* [LISTED RECORDS]
┌──
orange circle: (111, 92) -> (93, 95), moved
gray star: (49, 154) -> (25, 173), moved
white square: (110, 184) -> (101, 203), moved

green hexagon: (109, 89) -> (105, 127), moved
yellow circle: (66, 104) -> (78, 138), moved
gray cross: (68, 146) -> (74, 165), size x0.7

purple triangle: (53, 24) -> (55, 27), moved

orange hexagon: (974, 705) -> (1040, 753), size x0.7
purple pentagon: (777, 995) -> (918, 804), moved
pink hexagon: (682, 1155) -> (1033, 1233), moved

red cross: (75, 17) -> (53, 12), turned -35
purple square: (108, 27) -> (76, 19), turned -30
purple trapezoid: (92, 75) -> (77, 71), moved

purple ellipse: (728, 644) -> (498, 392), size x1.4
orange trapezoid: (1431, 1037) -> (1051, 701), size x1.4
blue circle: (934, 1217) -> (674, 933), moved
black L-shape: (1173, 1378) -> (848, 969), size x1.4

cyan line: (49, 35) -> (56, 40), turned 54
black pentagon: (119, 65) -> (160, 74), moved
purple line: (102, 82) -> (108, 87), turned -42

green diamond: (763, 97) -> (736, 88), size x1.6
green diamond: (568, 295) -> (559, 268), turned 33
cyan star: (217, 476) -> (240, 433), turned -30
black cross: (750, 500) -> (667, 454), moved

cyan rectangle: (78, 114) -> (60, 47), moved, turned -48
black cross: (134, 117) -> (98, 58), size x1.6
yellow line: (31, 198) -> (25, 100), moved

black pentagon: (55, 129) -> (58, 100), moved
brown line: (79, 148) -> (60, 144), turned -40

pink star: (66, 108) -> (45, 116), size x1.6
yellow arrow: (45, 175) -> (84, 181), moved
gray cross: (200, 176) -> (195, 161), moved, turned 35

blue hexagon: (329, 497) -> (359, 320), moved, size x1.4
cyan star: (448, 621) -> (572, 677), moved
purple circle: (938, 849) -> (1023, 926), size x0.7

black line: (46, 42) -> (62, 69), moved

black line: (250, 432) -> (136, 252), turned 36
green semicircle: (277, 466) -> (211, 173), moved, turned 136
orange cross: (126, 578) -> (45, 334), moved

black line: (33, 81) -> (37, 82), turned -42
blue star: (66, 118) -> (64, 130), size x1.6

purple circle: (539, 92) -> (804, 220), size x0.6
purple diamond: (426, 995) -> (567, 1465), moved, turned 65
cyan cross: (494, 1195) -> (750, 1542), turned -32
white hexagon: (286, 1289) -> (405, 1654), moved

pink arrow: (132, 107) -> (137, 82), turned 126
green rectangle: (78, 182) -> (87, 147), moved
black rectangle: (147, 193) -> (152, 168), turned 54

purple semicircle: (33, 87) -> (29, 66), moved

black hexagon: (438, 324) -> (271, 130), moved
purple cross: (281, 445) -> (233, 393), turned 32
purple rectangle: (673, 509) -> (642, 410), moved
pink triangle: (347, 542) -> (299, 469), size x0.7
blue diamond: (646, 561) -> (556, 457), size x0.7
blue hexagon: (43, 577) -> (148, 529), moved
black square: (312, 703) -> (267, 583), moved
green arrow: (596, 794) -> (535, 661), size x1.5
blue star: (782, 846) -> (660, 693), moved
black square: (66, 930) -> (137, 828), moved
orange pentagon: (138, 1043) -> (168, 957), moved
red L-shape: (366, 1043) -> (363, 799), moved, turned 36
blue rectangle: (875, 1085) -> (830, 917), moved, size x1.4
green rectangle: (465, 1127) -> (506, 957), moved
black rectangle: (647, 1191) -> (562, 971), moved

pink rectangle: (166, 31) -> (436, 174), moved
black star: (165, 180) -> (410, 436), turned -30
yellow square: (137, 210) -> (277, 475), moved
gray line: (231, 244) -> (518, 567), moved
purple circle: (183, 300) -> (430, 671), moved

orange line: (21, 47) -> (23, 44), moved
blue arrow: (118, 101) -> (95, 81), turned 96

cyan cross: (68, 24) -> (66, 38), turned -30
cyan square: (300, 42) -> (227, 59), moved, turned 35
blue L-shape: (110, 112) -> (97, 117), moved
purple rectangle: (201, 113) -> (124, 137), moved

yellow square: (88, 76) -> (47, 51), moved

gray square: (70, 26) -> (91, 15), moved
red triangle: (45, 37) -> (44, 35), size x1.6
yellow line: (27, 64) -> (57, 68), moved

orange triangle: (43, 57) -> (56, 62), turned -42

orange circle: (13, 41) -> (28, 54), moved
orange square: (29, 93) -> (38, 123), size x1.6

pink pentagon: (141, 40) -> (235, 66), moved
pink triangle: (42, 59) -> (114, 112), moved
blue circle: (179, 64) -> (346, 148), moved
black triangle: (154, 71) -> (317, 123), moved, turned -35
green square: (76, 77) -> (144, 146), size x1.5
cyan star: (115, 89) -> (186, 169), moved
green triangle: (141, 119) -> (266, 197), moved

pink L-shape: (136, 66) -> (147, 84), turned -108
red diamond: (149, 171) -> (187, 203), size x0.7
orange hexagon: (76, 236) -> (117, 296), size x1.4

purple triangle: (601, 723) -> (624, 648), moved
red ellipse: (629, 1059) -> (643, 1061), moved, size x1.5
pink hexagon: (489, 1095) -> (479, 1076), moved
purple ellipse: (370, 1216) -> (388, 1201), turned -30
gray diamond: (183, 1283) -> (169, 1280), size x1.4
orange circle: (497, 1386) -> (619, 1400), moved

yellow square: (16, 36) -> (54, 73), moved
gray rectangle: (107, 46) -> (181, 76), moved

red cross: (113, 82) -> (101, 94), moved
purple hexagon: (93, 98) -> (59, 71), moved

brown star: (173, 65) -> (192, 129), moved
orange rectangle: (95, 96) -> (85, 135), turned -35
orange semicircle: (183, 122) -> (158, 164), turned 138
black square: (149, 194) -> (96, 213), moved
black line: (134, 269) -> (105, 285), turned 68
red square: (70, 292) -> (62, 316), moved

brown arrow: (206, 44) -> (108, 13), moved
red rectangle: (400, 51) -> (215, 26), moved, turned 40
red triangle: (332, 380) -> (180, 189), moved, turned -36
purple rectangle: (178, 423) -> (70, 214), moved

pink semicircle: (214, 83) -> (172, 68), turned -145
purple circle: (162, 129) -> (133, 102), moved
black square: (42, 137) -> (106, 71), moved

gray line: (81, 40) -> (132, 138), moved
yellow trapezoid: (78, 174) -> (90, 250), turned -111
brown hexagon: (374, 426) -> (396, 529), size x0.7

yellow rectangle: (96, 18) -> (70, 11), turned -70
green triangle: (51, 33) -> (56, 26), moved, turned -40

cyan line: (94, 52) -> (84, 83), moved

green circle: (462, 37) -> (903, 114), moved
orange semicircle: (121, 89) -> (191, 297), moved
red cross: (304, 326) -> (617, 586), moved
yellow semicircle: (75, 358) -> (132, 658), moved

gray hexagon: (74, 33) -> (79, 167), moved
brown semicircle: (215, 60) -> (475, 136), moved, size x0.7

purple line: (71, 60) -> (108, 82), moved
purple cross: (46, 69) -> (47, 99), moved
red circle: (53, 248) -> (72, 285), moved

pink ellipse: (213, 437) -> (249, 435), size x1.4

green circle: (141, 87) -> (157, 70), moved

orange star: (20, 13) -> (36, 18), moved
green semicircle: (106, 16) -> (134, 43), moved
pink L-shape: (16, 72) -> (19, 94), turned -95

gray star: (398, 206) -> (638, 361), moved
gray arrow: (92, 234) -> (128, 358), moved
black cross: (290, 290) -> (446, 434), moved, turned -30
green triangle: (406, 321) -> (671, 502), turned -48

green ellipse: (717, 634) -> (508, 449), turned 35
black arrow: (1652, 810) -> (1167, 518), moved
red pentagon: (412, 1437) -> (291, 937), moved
└──
* [TASK GOAL] Return only the stretch of the material above from the line holding "gray star: (49, 154) -> (25, 173), moved" through the line holding "gray cross: (68, 146) -> (74, 165), size x0.7", copied exactly.

* [RESULT OF THIS TASK]
gray star: (49, 154) -> (25, 173), moved
white square: (110, 184) -> (101, 203), moved

green hexagon: (109, 89) -> (105, 127), moved
yellow circle: (66, 104) -> (78, 138), moved
gray cross: (68, 146) -> (74, 165), size x0.7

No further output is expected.